Source records Block Start

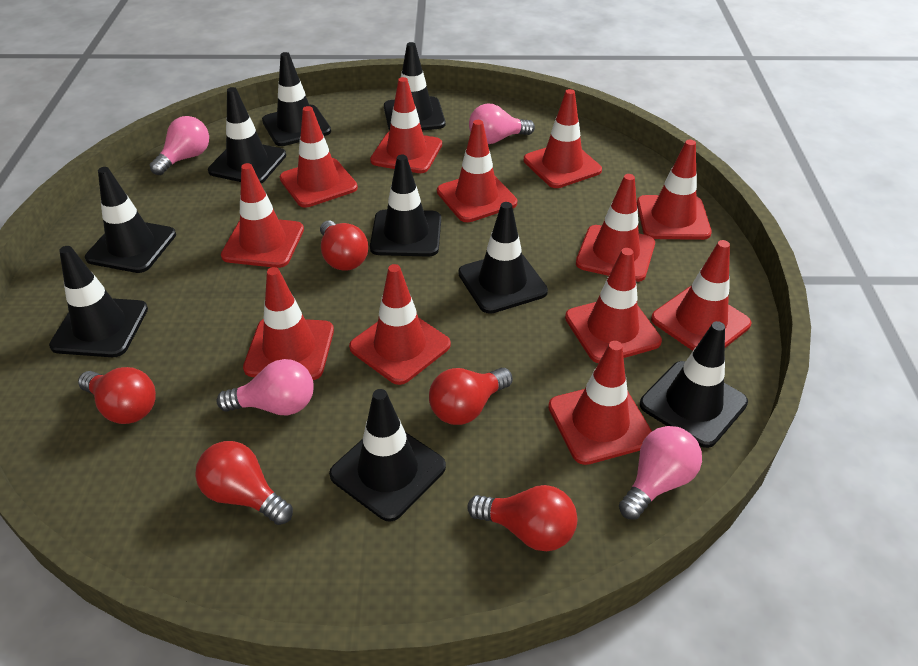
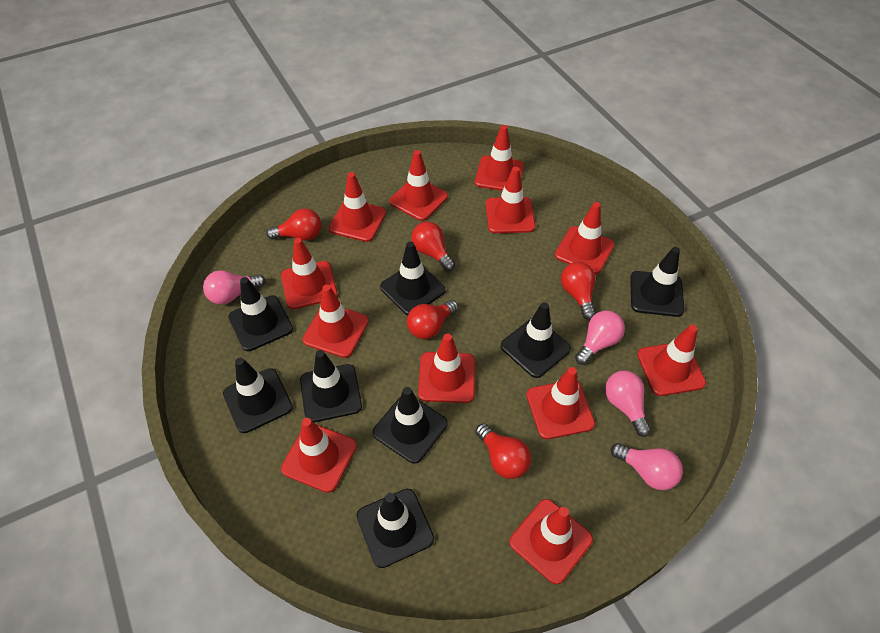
black traffic cone: 9 -> 8

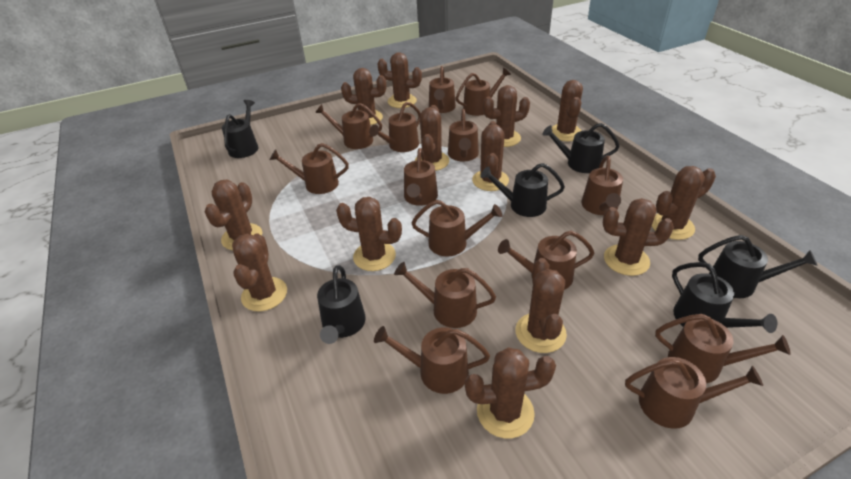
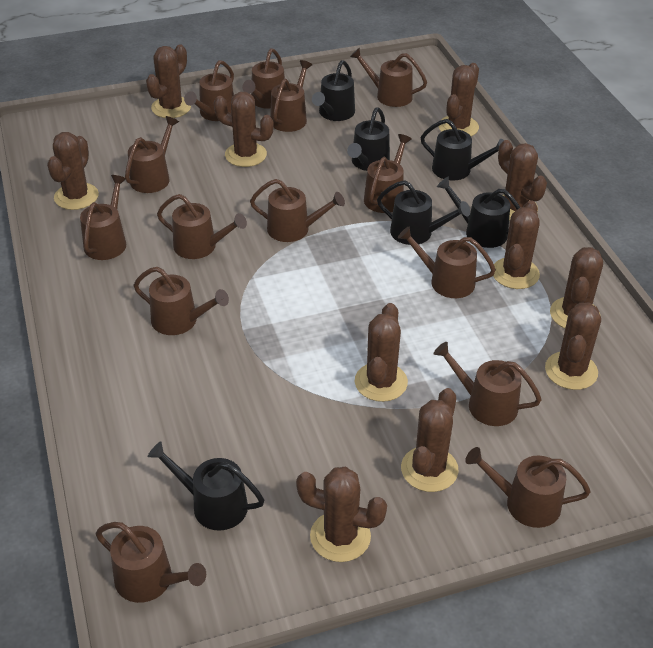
brown cactus: 13 -> 11

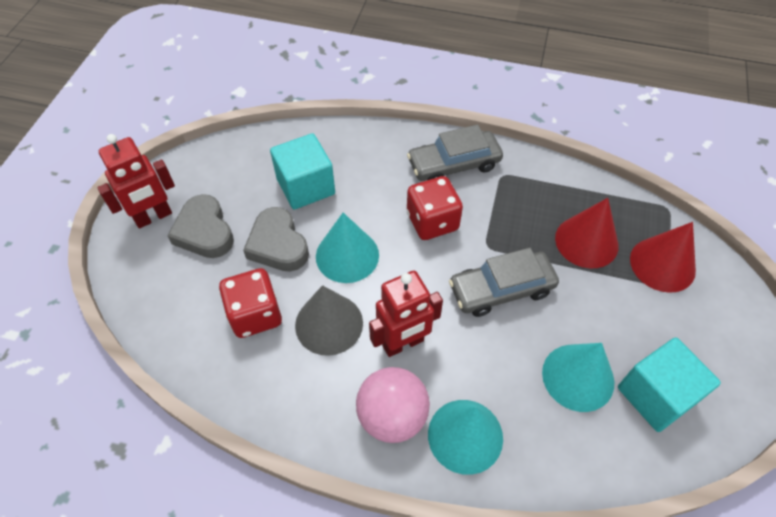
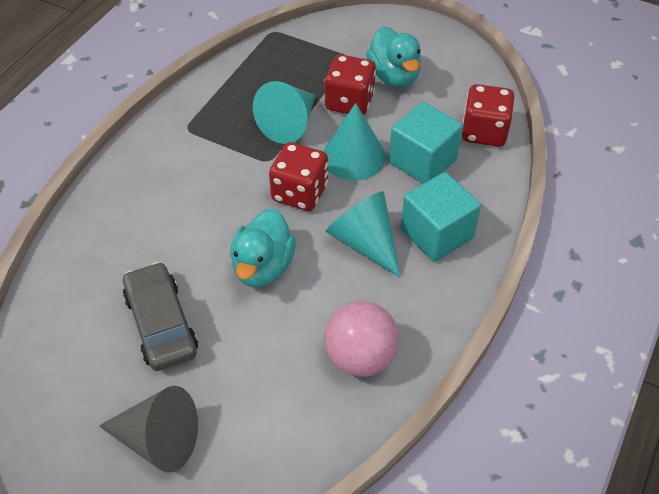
grey car: 2 -> 1
grey heart: 2 -> 0
red cone: 2 -> 0
red dice: 2 -> 3
red robot: 2 -> 0
turquoise duck: 0 -> 2

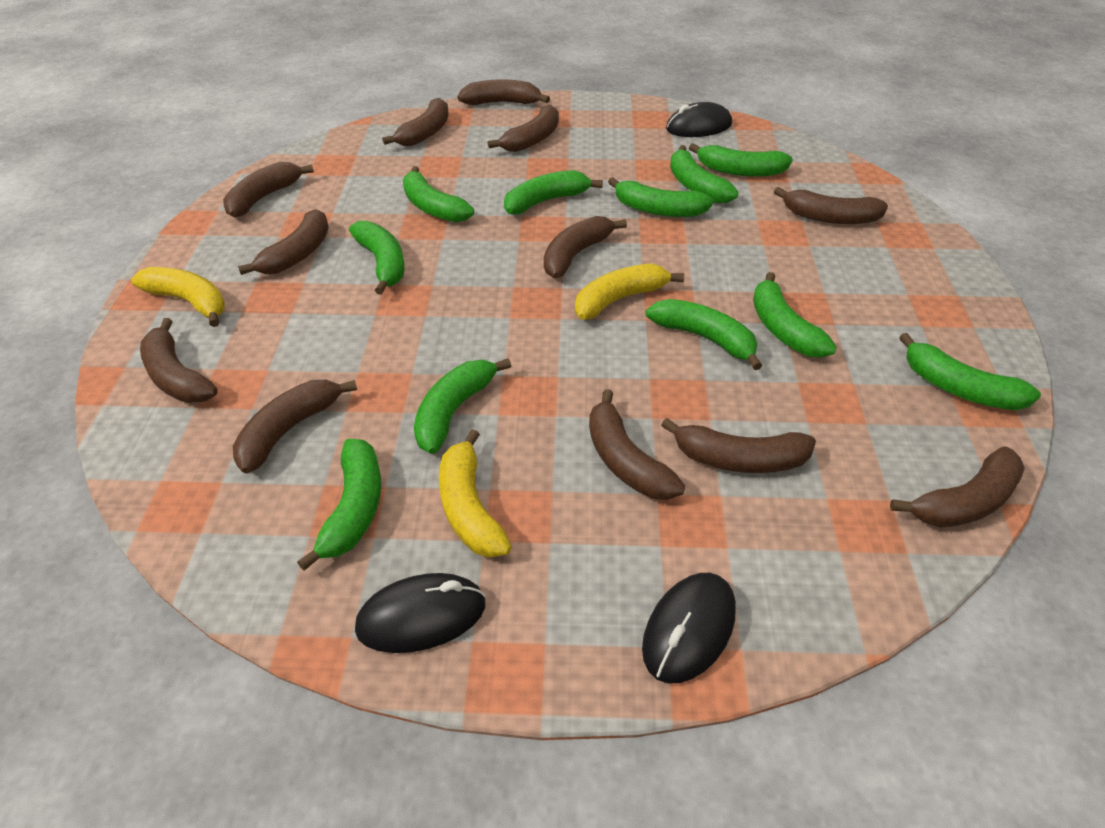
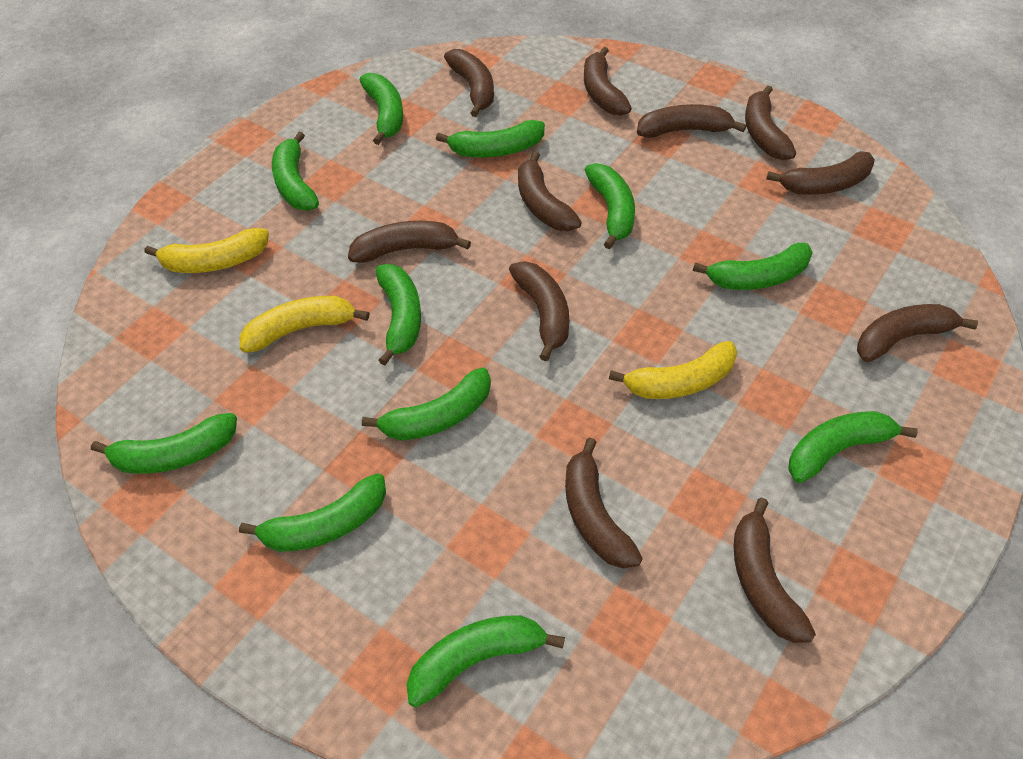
black mouse: 3 -> 0
brown banana: 12 -> 11

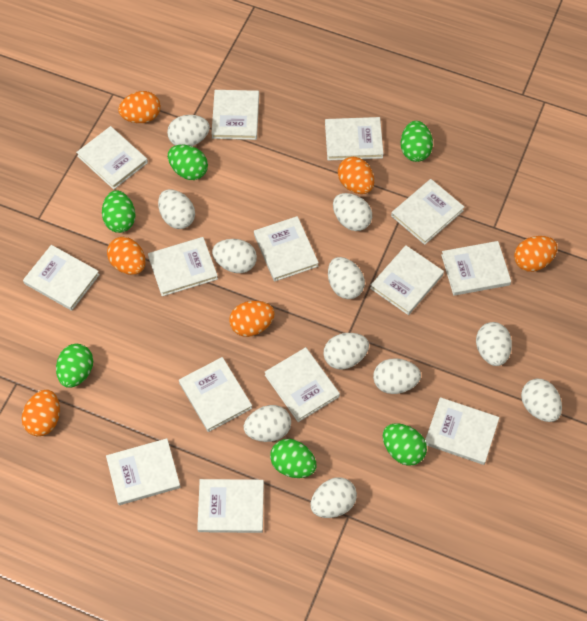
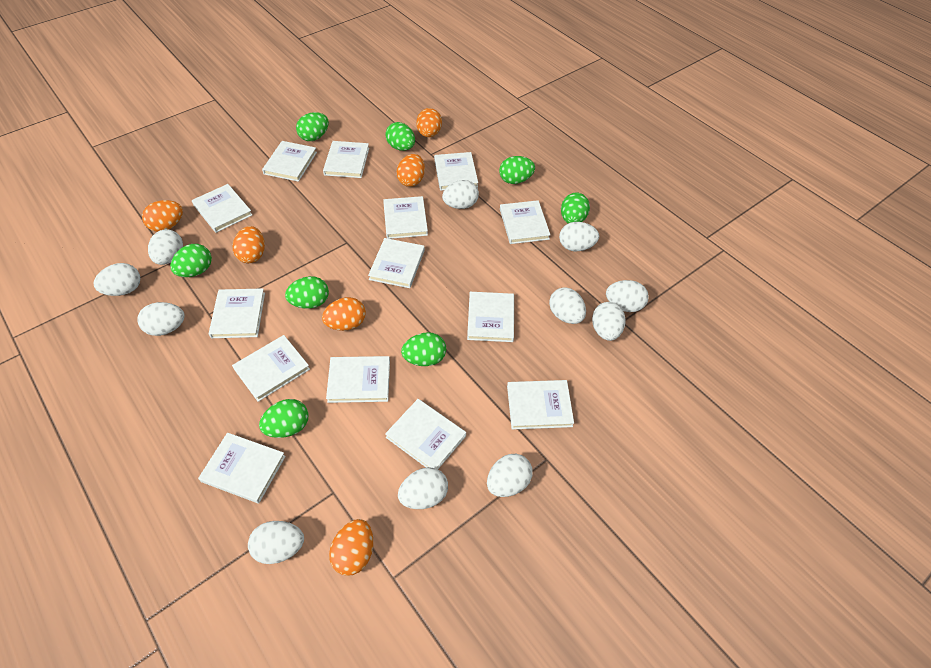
green egg: 6 -> 8

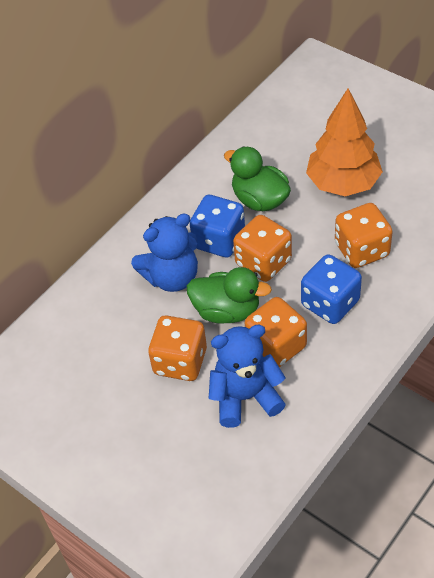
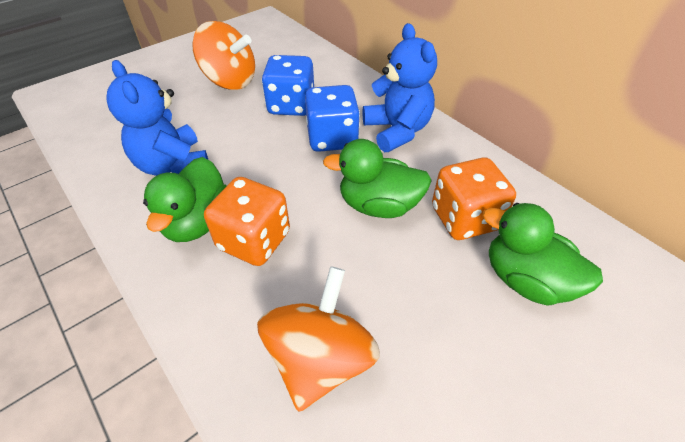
green duck: 2 -> 3
orange dice: 4 -> 2
orange spinning top: 0 -> 2
orange tree: 1 -> 0

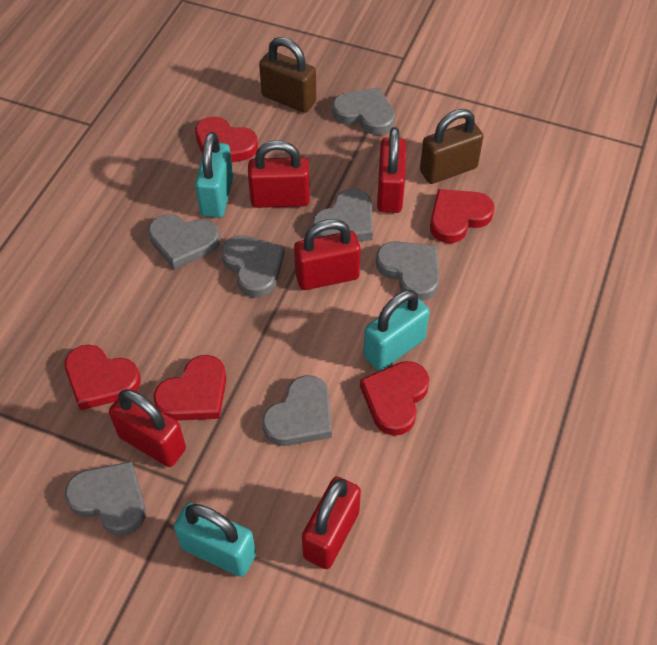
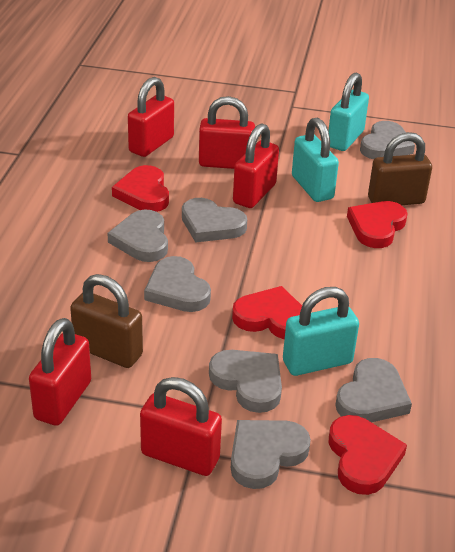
red heart: 5 -> 4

Source records Block End

> [The task]: Starting at the line that contains "black mouse: 3 -> 0", transcribe each line through the last one of the entries above, exactly and without pictures.

> [Output below]:
black mouse: 3 -> 0
brown banana: 12 -> 11

green egg: 6 -> 8

green duck: 2 -> 3
orange dice: 4 -> 2
orange spinning top: 0 -> 2
orange tree: 1 -> 0

red heart: 5 -> 4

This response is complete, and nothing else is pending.